- **Records**
----
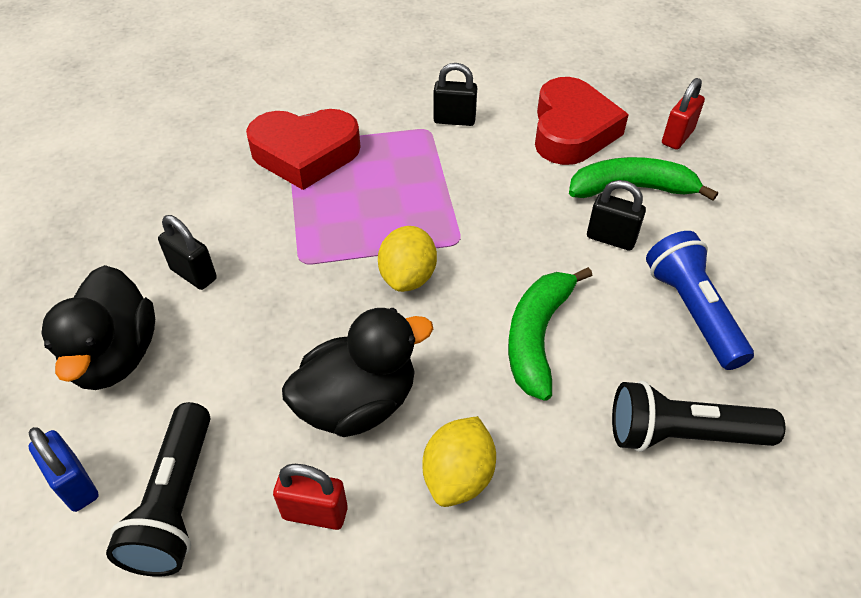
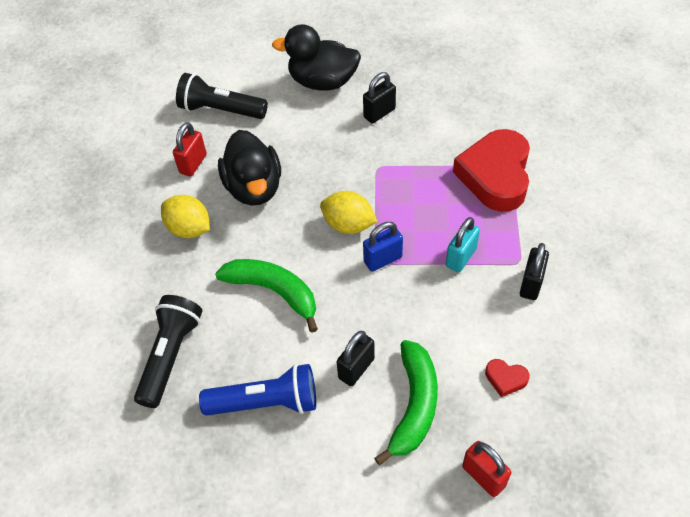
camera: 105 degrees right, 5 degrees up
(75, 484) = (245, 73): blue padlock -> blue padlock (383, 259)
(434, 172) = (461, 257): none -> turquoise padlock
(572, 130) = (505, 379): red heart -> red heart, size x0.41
----
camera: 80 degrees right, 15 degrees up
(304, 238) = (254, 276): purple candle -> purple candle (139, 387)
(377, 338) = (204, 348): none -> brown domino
----
- **Assigned task**
Please give back, exactly as it stands above, the stretch from the line with "camera: 80 degrees right, 15 degrees up" through the line with "(377, 338) = (204, 348): none -> brown domino", and no line outside it.

- **Expected output**
camera: 80 degrees right, 15 degrees up
(304, 238) = (254, 276): purple candle -> purple candle (139, 387)
(377, 338) = (204, 348): none -> brown domino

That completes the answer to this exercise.